EXERCISE INSTRUCTIONS:
Reproduce every entry exactly.

========================================

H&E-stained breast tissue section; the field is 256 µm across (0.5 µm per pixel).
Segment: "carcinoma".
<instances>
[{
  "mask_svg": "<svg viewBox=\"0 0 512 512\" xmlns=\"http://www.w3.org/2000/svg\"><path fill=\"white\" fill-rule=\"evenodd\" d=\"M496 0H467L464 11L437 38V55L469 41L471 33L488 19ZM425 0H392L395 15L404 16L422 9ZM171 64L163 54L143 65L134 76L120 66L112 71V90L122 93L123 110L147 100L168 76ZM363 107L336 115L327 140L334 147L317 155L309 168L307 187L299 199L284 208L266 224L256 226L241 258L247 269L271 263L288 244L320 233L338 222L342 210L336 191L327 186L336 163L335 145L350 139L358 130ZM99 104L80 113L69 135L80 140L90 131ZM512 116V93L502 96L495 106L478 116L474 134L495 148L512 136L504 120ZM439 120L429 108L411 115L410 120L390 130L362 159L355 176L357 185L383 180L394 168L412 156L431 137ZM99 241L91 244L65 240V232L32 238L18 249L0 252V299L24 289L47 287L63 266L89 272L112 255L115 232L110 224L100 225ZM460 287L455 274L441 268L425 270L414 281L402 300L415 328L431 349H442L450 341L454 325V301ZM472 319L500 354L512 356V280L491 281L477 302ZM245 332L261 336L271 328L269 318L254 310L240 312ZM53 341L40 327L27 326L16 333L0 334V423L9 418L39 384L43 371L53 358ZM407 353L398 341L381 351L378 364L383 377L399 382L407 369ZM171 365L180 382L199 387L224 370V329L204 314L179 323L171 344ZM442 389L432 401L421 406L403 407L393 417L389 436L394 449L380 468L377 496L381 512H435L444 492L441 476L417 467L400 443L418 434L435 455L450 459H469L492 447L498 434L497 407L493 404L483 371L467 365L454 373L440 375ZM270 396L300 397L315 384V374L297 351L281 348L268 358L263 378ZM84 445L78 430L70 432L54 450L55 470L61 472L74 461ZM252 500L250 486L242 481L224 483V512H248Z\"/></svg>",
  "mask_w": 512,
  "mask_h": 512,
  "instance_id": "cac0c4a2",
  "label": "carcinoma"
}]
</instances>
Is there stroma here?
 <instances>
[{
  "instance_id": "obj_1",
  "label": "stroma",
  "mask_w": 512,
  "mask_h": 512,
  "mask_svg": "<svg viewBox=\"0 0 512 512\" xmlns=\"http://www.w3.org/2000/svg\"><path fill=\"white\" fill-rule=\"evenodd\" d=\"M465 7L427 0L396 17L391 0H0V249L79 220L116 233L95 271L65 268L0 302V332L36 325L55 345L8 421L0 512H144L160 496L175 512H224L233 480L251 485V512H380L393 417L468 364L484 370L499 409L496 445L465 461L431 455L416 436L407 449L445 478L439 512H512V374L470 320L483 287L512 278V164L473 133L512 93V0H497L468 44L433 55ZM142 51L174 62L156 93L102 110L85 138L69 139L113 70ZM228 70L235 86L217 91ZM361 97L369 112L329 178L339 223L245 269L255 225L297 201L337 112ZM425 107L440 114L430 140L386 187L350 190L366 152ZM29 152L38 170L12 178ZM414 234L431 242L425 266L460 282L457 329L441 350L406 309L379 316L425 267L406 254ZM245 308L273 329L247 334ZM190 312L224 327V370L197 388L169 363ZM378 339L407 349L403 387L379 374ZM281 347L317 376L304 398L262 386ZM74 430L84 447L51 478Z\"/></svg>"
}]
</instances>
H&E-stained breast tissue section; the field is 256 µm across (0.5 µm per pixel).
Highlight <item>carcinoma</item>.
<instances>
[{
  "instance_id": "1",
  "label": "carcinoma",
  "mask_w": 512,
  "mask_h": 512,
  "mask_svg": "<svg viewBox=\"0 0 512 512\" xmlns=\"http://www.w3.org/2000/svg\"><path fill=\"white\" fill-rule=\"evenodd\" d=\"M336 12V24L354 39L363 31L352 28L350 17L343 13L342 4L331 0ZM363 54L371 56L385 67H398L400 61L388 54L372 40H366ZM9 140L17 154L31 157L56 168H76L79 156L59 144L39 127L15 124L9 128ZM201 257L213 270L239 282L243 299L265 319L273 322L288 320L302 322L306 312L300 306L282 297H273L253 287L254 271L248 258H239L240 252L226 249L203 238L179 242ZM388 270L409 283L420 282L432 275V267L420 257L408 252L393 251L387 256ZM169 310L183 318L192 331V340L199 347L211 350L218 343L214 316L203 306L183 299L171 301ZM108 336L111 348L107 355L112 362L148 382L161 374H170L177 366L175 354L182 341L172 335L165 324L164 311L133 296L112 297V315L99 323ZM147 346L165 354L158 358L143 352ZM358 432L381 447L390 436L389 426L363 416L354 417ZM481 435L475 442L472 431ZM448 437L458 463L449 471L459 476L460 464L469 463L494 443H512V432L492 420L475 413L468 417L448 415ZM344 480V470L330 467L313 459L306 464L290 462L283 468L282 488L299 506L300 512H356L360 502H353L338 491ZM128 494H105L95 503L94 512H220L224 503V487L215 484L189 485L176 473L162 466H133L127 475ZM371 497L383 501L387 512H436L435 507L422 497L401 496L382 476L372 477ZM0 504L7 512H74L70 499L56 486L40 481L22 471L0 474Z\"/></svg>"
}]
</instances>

========================================

RESULT BELOW:
H&E-stained breast tissue section; the field is 256 µm across (0.5 µm per pixel).
Segment: "carcinoma".
<instances>
[{
  "mask_svg": "<svg viewBox=\"0 0 512 512\" xmlns=\"http://www.w3.org/2000/svg\"><path fill=\"white\" fill-rule=\"evenodd\" d=\"M496 0H467L464 11L437 38V55L469 41L471 33L488 19ZM425 0H392L395 15L404 16L422 9ZM171 64L163 54L143 65L134 76L120 66L112 71V90L122 93L123 110L147 100L168 76ZM363 107L336 115L327 140L334 147L317 155L309 168L307 187L299 199L284 208L266 224L256 226L241 258L247 269L271 263L288 244L320 233L338 222L342 210L336 191L327 186L336 163L335 145L350 139L358 130ZM99 104L80 113L69 135L80 140L90 131ZM512 116V93L502 96L495 106L478 116L474 134L495 148L512 136L504 120ZM439 120L429 108L411 115L410 120L390 130L362 159L355 176L357 185L383 180L394 168L412 156L431 137ZM99 241L91 244L65 240V232L32 238L18 249L0 252V299L24 289L47 287L63 266L89 272L112 255L115 232L110 224L100 225ZM460 287L455 274L441 268L425 270L414 281L402 300L415 328L431 349H442L450 341L454 325V301ZM472 319L500 354L512 356V280L491 281L477 302ZM245 332L261 336L271 328L269 318L254 310L240 312ZM53 341L40 327L27 326L16 333L0 334V423L9 418L39 384L43 371L53 358ZM407 353L398 341L381 351L378 364L383 377L399 382L407 369ZM171 365L180 382L199 387L224 370V329L204 314L179 323L171 344ZM442 389L432 401L421 406L403 407L393 417L389 436L394 449L380 468L377 496L381 512H435L444 492L441 476L417 467L400 443L418 434L435 455L450 459H469L492 447L498 434L497 407L493 404L483 371L467 365L454 373L440 375ZM270 396L300 397L315 384V374L297 351L281 348L268 358L263 378ZM84 445L78 430L70 432L54 450L55 470L61 472L74 461ZM252 500L250 486L242 481L224 483V512H248Z\"/></svg>",
  "mask_w": 512,
  "mask_h": 512,
  "instance_id": "cac0c4a2",
  "label": "carcinoma"
}]
</instances>
Is there stroma here?
 <instances>
[{
  "instance_id": "obj_1",
  "label": "stroma",
  "mask_w": 512,
  "mask_h": 512,
  "mask_svg": "<svg viewBox=\"0 0 512 512\" xmlns=\"http://www.w3.org/2000/svg\"><path fill=\"white\" fill-rule=\"evenodd\" d=\"M465 7L427 0L396 17L391 0H0V249L79 220L116 233L95 271L65 268L0 302V332L36 325L55 345L8 421L0 512H144L160 496L175 512H224L233 480L251 485V512H380L393 417L468 364L484 370L499 409L496 445L465 461L431 455L416 436L407 449L445 478L439 512H512V374L470 320L483 287L512 278V164L473 133L512 93V0H497L468 44L433 55ZM142 51L174 62L156 93L102 110L85 138L69 139L113 70ZM228 70L235 86L217 91ZM361 97L369 112L329 178L339 223L245 269L255 225L297 201L337 112ZM425 107L440 114L430 140L386 187L350 190L366 152ZM29 152L38 170L12 178ZM414 234L431 242L425 266L460 282L457 329L441 350L406 309L379 316L425 267L406 254ZM245 308L273 329L247 334ZM190 312L224 327V370L197 388L169 363ZM378 339L407 349L403 387L379 374ZM281 347L317 376L304 398L262 386ZM74 430L84 447L51 478Z\"/></svg>"
}]
</instances>
H&E-stained breast tissue section; the field is 256 µm across (0.5 µm per pixel).
Highlight <item>carcinoma</item>.
<instances>
[{
  "instance_id": "1",
  "label": "carcinoma",
  "mask_w": 512,
  "mask_h": 512,
  "mask_svg": "<svg viewBox=\"0 0 512 512\" xmlns=\"http://www.w3.org/2000/svg\"><path fill=\"white\" fill-rule=\"evenodd\" d=\"M336 12V24L354 39L363 31L352 28L350 17L343 13L342 4L331 0ZM363 54L371 56L385 67H398L400 61L388 54L372 40H366ZM9 140L17 154L31 157L56 168H76L79 156L59 144L39 127L15 124L9 128ZM201 257L213 270L239 282L243 299L265 319L273 322L288 320L302 322L306 312L300 306L282 297H273L253 287L254 271L248 258H239L240 252L226 249L203 238L179 242ZM388 270L409 283L420 282L432 275V267L420 257L408 252L393 251L387 256ZM169 310L183 318L192 331V340L199 347L211 350L218 343L214 316L203 306L183 299L171 301ZM108 336L111 348L107 355L112 362L148 382L161 374H170L177 366L175 354L182 341L172 335L165 324L164 311L133 296L112 297V315L99 323ZM147 346L165 354L158 358L143 352ZM358 432L381 447L390 436L389 426L363 416L354 417ZM481 435L475 442L472 431ZM448 437L458 463L449 471L459 476L460 464L469 463L494 443H512V432L492 420L475 413L468 417L448 415ZM344 480V470L330 467L313 459L306 464L290 462L283 468L282 488L299 506L300 512H356L360 502H353L338 491ZM128 494H105L95 503L94 512H220L224 503V487L215 484L189 485L176 473L162 466H133L127 475ZM371 497L383 501L387 512H436L435 507L422 497L401 496L382 476L372 477ZM0 504L7 512H74L70 499L56 486L40 481L22 471L0 474Z\"/></svg>"
}]
</instances>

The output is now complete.